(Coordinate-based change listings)

##########

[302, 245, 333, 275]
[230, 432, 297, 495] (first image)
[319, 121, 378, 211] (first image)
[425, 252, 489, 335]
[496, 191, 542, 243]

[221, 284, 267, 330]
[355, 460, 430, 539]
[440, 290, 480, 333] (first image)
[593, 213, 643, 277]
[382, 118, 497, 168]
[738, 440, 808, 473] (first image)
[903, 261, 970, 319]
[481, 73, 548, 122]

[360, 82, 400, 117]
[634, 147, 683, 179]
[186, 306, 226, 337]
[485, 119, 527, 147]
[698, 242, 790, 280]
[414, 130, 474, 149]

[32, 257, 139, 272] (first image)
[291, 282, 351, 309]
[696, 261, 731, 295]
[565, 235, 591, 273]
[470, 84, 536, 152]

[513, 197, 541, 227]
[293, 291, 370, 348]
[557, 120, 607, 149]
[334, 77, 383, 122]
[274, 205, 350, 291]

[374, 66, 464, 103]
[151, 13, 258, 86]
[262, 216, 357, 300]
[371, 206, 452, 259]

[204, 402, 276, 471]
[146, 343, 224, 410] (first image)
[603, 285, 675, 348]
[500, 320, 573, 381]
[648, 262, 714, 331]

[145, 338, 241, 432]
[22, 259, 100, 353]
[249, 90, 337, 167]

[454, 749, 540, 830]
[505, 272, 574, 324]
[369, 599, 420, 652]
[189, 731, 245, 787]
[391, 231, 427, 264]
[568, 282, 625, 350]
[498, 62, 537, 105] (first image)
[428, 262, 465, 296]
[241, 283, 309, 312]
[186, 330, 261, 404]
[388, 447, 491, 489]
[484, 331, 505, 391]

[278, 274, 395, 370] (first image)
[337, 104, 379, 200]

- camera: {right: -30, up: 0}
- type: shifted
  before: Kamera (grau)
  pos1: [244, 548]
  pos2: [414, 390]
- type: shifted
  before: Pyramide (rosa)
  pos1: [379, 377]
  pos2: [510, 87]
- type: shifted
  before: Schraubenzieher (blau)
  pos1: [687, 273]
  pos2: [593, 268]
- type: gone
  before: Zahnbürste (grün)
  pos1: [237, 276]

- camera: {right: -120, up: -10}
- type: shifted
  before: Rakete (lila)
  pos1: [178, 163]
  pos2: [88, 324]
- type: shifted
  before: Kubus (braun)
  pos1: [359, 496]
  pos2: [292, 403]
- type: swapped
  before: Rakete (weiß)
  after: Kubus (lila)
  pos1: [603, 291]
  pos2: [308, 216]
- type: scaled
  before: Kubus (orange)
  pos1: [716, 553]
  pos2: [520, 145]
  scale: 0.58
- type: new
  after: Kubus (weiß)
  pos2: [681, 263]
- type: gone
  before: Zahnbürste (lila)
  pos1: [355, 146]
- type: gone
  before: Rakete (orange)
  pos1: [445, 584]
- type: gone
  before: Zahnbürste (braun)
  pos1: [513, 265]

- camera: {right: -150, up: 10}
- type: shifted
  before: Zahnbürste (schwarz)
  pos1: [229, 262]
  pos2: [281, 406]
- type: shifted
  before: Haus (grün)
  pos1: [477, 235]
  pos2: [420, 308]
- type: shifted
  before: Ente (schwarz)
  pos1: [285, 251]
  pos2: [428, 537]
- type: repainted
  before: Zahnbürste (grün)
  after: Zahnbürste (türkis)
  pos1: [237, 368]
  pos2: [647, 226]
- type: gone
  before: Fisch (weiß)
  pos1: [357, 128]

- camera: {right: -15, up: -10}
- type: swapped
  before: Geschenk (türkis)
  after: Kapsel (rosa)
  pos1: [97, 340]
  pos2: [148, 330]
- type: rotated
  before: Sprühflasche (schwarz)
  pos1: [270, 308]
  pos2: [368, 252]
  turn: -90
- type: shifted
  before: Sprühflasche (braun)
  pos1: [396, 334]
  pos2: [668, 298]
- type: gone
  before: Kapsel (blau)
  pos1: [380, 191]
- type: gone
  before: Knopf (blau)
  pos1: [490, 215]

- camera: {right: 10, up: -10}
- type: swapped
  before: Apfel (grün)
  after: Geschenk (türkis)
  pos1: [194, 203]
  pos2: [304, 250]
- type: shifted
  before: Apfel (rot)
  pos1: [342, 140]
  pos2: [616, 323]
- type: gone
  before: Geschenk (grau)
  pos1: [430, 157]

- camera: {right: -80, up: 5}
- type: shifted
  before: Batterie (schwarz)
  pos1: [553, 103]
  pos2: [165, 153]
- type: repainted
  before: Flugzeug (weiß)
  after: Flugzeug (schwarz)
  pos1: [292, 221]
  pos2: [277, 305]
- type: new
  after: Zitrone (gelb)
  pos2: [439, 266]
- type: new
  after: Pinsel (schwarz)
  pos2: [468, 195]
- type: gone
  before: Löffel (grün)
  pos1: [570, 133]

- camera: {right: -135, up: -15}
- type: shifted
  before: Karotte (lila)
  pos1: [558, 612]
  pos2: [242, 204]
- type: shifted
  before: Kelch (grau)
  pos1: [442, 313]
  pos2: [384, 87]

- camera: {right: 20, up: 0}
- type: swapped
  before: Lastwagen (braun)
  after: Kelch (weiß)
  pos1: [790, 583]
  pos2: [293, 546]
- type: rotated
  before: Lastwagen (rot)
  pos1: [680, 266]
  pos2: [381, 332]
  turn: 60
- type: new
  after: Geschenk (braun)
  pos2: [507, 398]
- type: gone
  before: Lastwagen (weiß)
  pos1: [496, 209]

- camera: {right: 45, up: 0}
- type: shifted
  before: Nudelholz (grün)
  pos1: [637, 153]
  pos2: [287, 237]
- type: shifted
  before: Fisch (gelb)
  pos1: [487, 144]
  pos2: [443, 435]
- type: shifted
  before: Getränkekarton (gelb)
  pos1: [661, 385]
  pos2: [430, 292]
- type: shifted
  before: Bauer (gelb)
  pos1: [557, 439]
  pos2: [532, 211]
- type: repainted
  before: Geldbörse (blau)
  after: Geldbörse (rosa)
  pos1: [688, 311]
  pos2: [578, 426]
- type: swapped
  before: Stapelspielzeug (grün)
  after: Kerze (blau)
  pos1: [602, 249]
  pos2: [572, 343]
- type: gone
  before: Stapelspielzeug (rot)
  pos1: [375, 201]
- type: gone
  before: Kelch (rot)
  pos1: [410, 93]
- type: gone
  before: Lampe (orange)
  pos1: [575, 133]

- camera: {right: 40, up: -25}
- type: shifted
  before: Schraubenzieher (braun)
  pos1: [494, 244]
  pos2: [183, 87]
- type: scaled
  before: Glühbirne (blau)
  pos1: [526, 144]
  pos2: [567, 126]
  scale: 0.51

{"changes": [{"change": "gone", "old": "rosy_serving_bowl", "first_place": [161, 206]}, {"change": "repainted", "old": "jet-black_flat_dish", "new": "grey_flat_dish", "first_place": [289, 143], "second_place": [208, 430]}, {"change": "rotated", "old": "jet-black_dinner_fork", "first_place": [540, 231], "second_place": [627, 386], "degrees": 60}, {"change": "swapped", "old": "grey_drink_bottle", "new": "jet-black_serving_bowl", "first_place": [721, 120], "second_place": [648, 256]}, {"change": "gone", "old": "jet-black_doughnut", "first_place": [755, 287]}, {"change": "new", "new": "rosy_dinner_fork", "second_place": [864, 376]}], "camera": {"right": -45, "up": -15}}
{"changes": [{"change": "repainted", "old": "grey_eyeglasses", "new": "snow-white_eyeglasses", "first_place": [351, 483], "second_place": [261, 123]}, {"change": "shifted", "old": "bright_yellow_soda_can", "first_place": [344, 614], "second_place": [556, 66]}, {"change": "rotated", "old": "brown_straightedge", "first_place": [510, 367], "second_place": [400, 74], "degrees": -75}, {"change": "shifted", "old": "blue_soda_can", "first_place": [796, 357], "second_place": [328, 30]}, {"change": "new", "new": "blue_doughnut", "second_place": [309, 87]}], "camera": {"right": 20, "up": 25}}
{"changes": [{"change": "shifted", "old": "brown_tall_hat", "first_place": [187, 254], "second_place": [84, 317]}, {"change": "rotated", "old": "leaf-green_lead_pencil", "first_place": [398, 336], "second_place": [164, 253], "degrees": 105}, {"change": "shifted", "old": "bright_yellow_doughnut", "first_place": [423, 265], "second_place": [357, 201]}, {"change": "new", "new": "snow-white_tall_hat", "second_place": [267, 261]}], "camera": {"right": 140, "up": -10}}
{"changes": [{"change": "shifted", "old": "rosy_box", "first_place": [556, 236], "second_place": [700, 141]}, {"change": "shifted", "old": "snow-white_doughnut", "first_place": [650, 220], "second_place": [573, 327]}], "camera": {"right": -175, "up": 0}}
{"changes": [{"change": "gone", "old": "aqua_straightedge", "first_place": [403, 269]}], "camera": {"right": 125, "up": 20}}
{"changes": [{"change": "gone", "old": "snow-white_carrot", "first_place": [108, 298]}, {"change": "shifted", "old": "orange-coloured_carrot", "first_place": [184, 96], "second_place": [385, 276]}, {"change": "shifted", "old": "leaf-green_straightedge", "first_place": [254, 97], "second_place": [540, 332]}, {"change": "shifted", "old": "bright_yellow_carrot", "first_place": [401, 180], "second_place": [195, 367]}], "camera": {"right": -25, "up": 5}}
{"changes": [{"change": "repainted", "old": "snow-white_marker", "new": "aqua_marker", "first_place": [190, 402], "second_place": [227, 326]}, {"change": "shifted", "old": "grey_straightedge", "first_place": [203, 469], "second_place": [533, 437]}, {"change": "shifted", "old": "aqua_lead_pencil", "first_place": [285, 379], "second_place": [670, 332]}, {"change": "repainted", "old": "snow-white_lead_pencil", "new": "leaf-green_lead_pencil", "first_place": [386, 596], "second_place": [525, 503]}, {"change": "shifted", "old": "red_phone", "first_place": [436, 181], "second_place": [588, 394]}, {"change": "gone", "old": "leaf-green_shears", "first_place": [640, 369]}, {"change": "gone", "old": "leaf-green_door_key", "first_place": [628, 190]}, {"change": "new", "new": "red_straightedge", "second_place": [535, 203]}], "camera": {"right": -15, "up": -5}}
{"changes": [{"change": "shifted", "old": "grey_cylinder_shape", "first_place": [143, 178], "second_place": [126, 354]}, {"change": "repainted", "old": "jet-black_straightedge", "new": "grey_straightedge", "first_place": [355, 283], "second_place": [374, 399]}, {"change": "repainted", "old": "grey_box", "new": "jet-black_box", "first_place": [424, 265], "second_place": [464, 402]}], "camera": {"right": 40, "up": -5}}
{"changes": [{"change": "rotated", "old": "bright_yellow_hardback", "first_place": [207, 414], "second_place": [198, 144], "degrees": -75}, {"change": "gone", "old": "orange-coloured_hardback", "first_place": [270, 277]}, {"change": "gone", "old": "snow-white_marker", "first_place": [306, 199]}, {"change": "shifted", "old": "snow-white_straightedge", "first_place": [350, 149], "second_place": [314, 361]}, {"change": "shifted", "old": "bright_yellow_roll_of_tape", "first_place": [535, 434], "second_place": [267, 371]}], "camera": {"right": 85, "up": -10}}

##########

• [Exercise prompt]: Using the records above, set down exactly the lines from the one with "[230, 432, 297, 495] (first image)" through the one with "[425, 252, 489, 335]", inclusive, and nothing more.

• [Exercise response]:
[230, 432, 297, 495] (first image)
[319, 121, 378, 211] (first image)
[425, 252, 489, 335]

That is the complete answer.